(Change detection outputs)
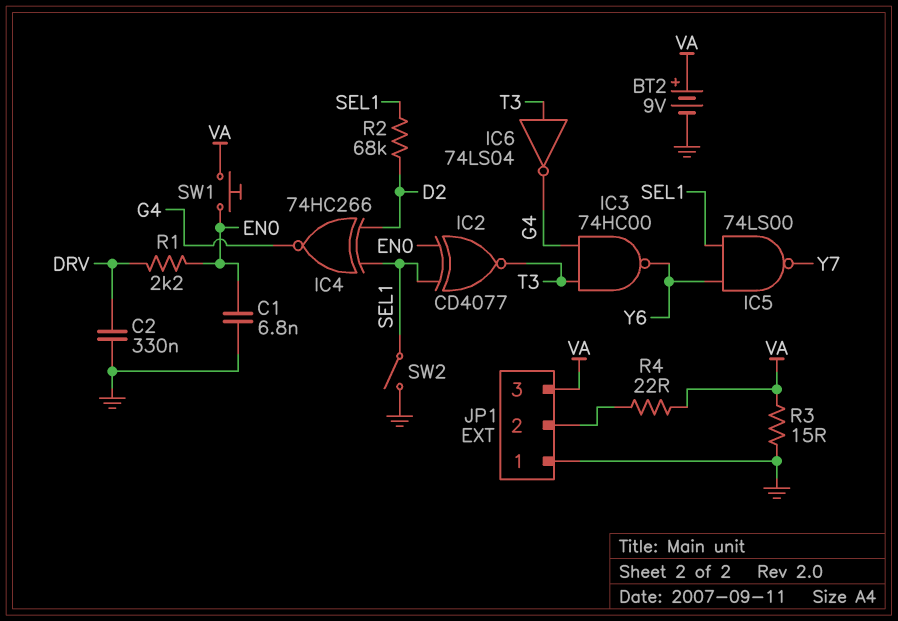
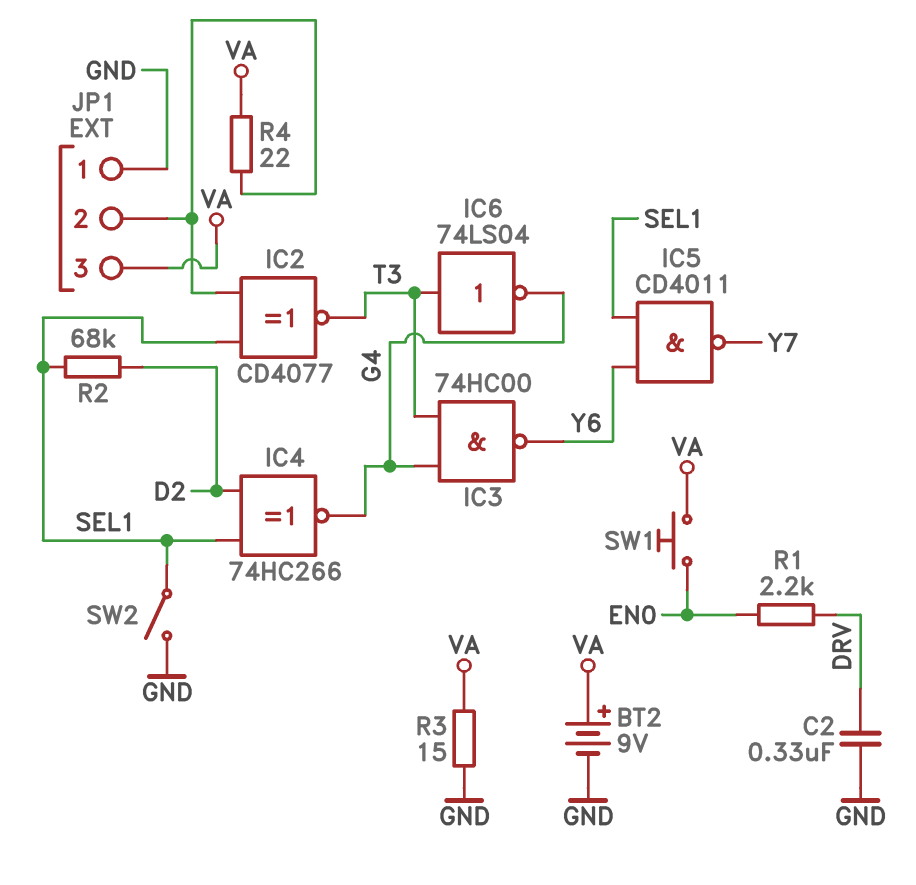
C1: 6.8nF (EN0, GND) -> none
IC2: XNOR CD4077 (in EN0, in SEL1, out T3) -> XNOR CD4077 (in JP1/2, in SEL1, out T3)
IC5: NAND 74LS00 (in SEL1, in Y6, out Y7) -> NAND CD4011 (in SEL1, in Y6, out Y7)

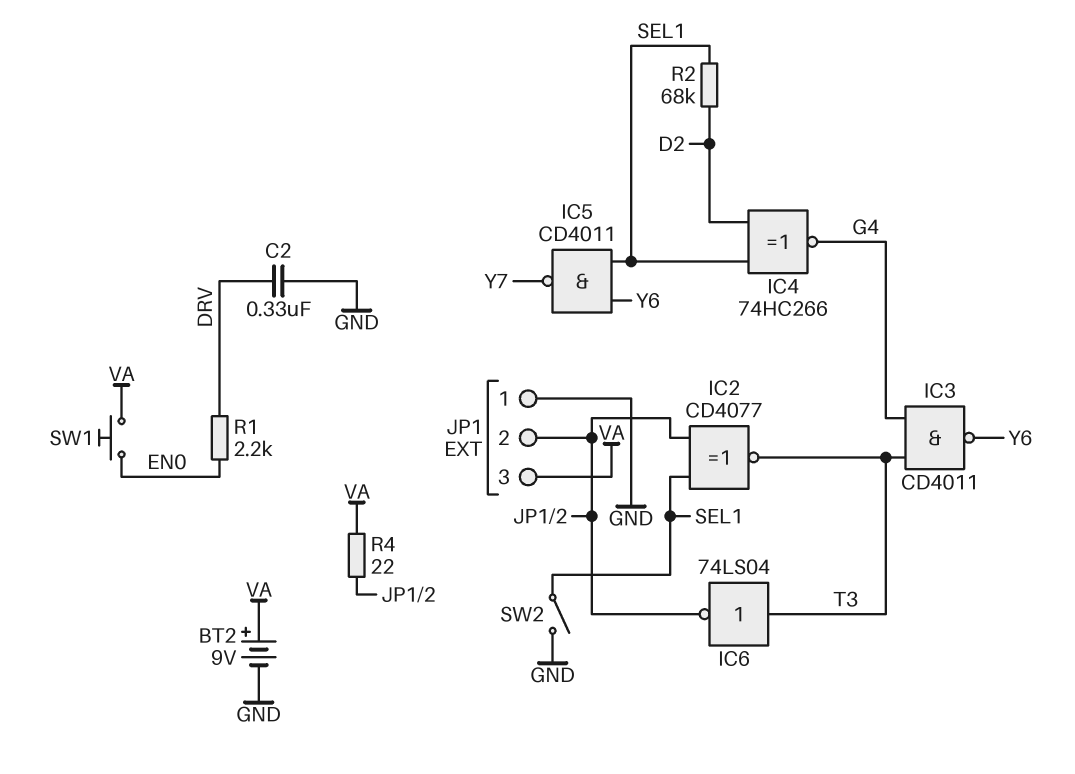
IC3: NAND 74HC00 (in G4, in T3, out Y6) -> NAND CD4011 (in G4, in T3, out Y6)
IC6: NOT 74LS04 (in T3, out G4) -> NOT 74LS04 (in T3, out JP1/2)
R3: 15 (GND, VA) -> none

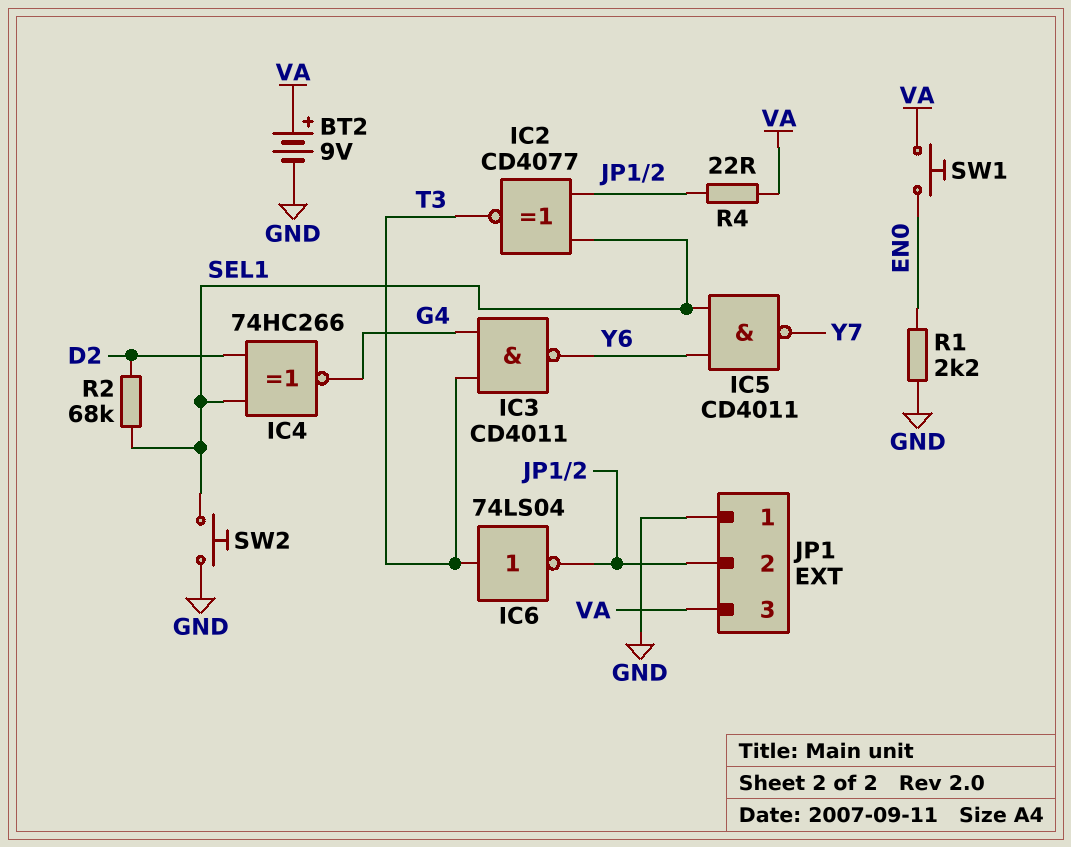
C2: 330nF (DRV, GND) -> none
R1: 2.2k (DRV, EN0) -> 2.2k (EN0, GND)
SW2: switch (GND, SEL1) -> button (GND, SEL1)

DIRECTIONS:
Output every record above verbatim, excluding images.

FINISHED EXERCISE:
C1: 6.8nF (EN0, GND) -> none
IC2: XNOR CD4077 (in EN0, in SEL1, out T3) -> XNOR CD4077 (in JP1/2, in SEL1, out T3)
IC5: NAND 74LS00 (in SEL1, in Y6, out Y7) -> NAND CD4011 (in SEL1, in Y6, out Y7)

IC3: NAND 74HC00 (in G4, in T3, out Y6) -> NAND CD4011 (in G4, in T3, out Y6)
IC6: NOT 74LS04 (in T3, out G4) -> NOT 74LS04 (in T3, out JP1/2)
R3: 15 (GND, VA) -> none

C2: 330nF (DRV, GND) -> none
R1: 2.2k (DRV, EN0) -> 2.2k (EN0, GND)
SW2: switch (GND, SEL1) -> button (GND, SEL1)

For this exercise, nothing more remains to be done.